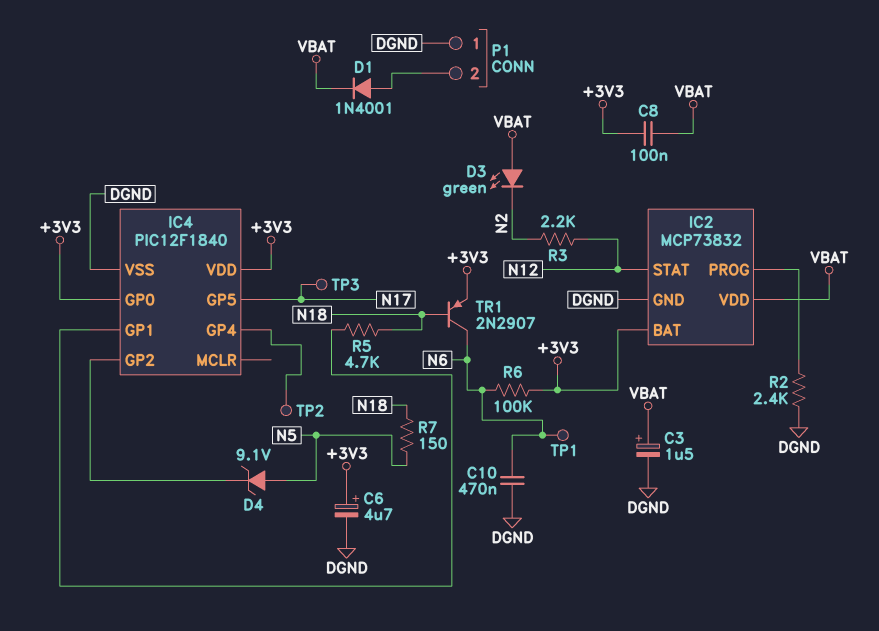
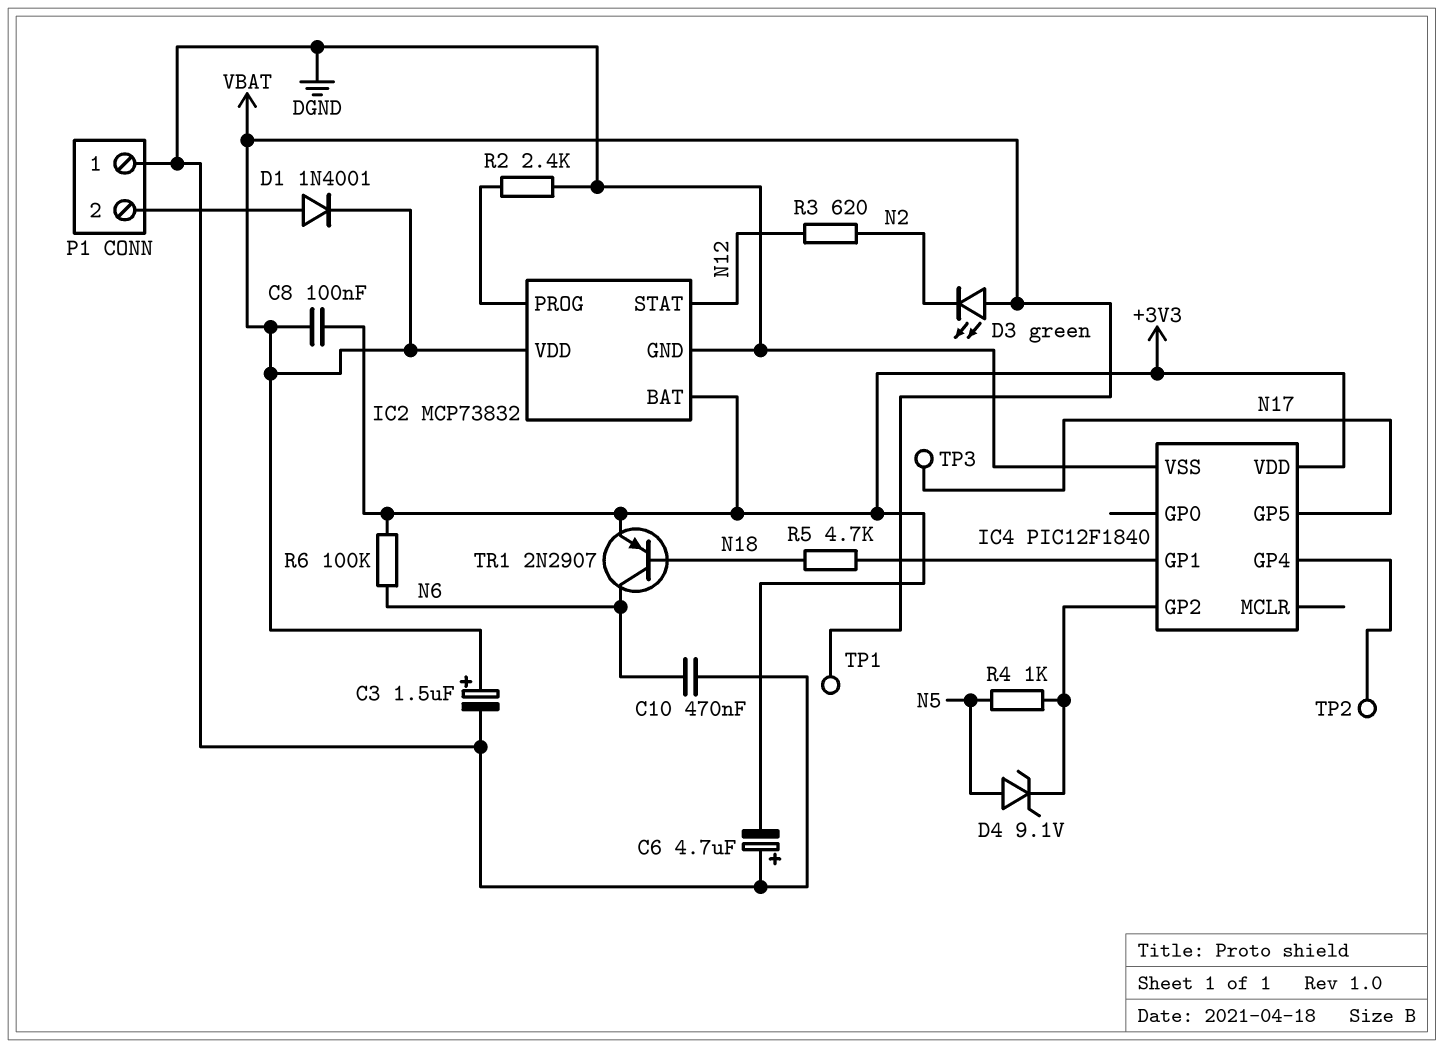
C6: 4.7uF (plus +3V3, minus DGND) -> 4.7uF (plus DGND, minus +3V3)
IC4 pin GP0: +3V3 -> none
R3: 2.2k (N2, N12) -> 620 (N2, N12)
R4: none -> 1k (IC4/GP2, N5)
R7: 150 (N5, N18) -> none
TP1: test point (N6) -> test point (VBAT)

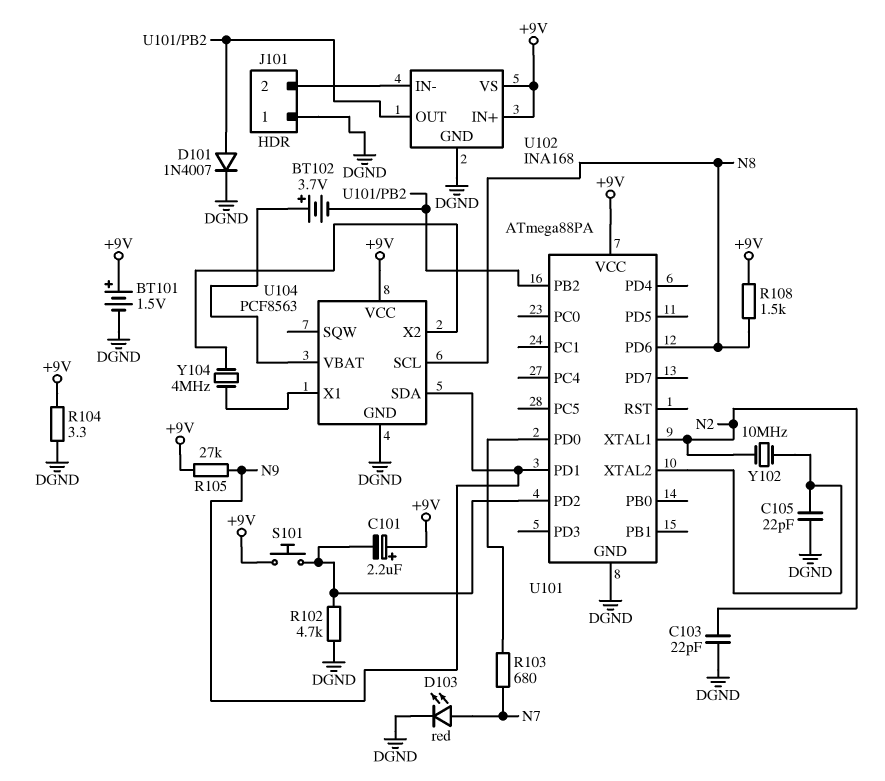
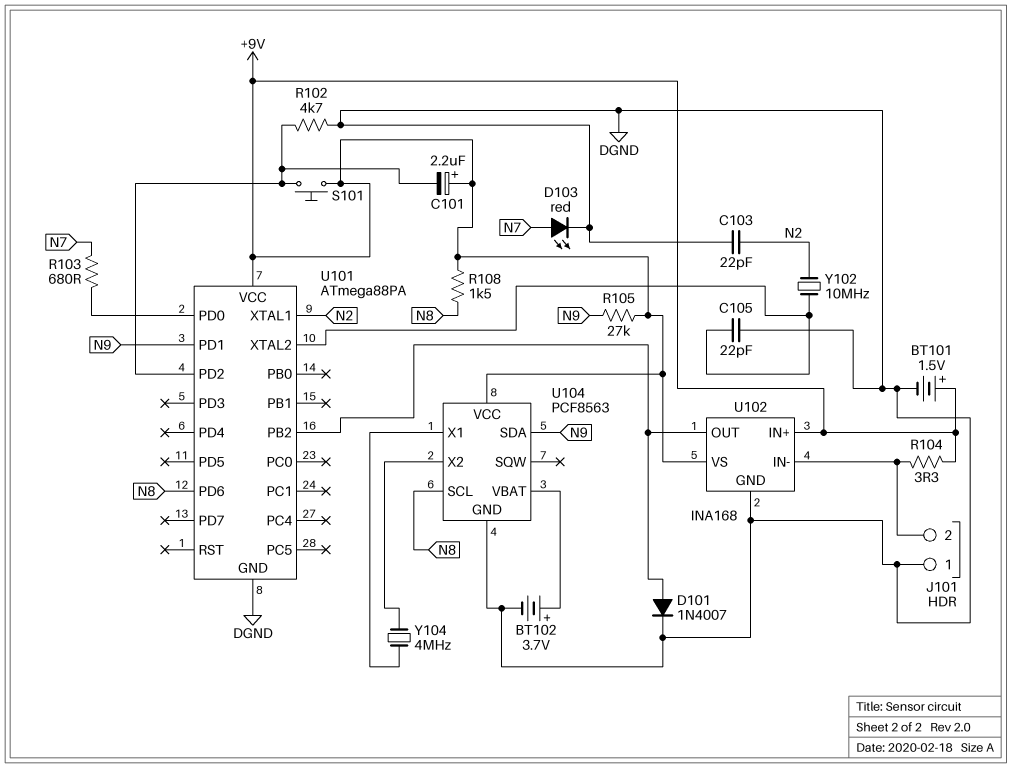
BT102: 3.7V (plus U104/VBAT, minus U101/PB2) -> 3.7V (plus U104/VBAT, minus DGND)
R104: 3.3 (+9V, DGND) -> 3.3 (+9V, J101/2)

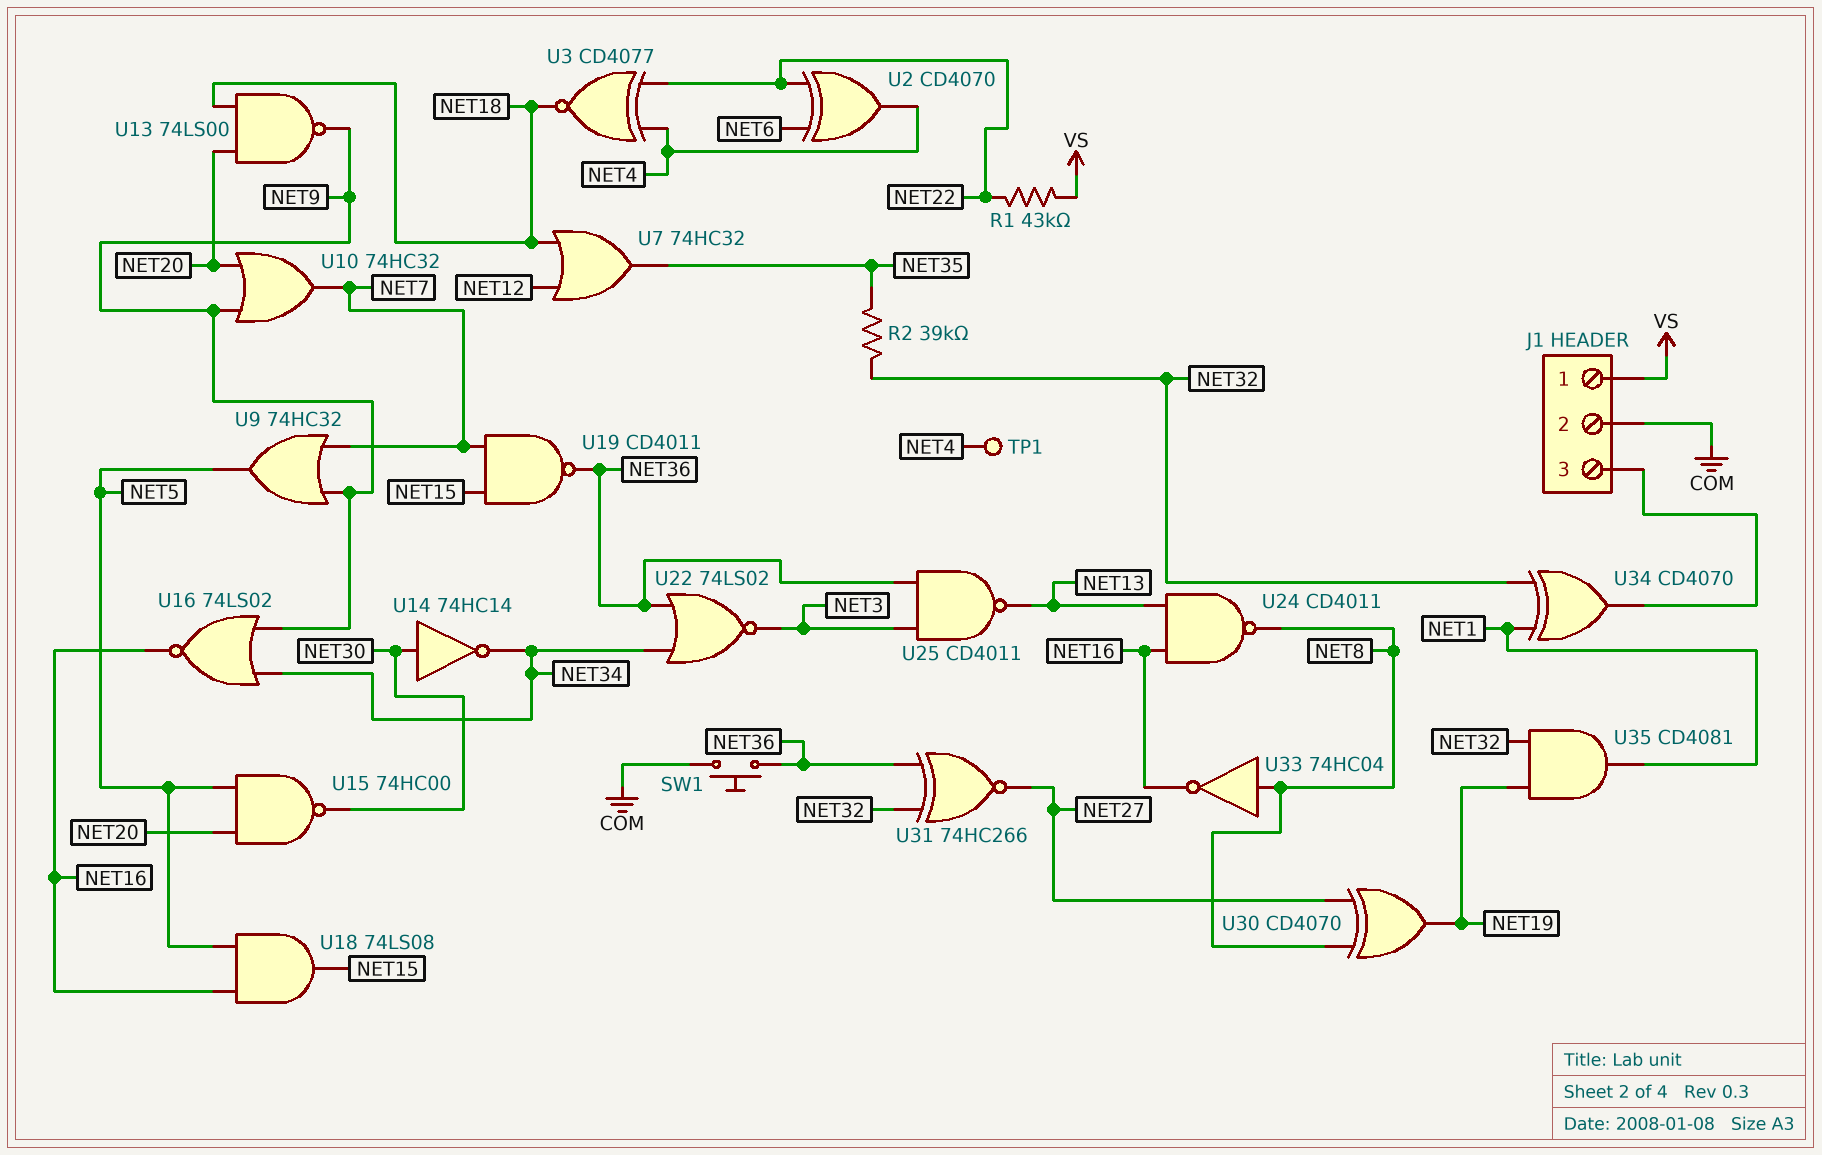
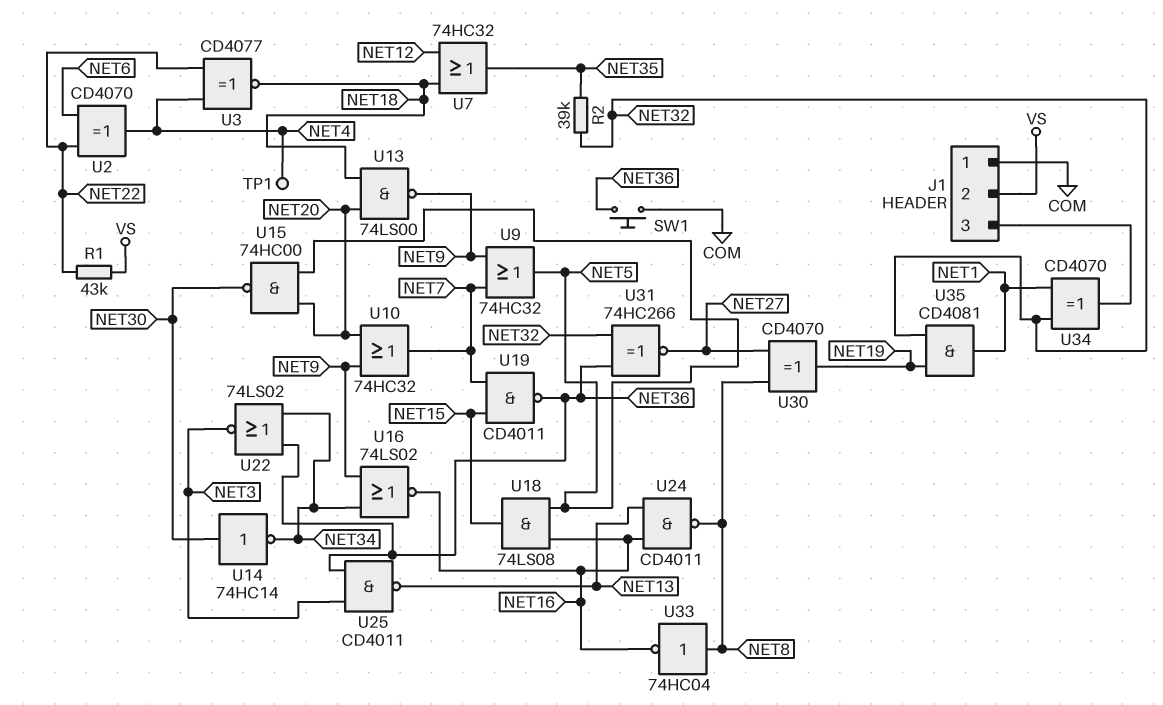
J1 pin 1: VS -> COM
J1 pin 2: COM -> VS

TRY IT
From the line that holds "R4: none -> 1k (IC4/GP2, N5)" to the last line of the data, return those lines exactly and nothing else; both ends count, and pictures stay out.

RESPONSE
R4: none -> 1k (IC4/GP2, N5)
R7: 150 (N5, N18) -> none
TP1: test point (N6) -> test point (VBAT)

BT102: 3.7V (plus U104/VBAT, minus U101/PB2) -> 3.7V (plus U104/VBAT, minus DGND)
R104: 3.3 (+9V, DGND) -> 3.3 (+9V, J101/2)

J1 pin 1: VS -> COM
J1 pin 2: COM -> VS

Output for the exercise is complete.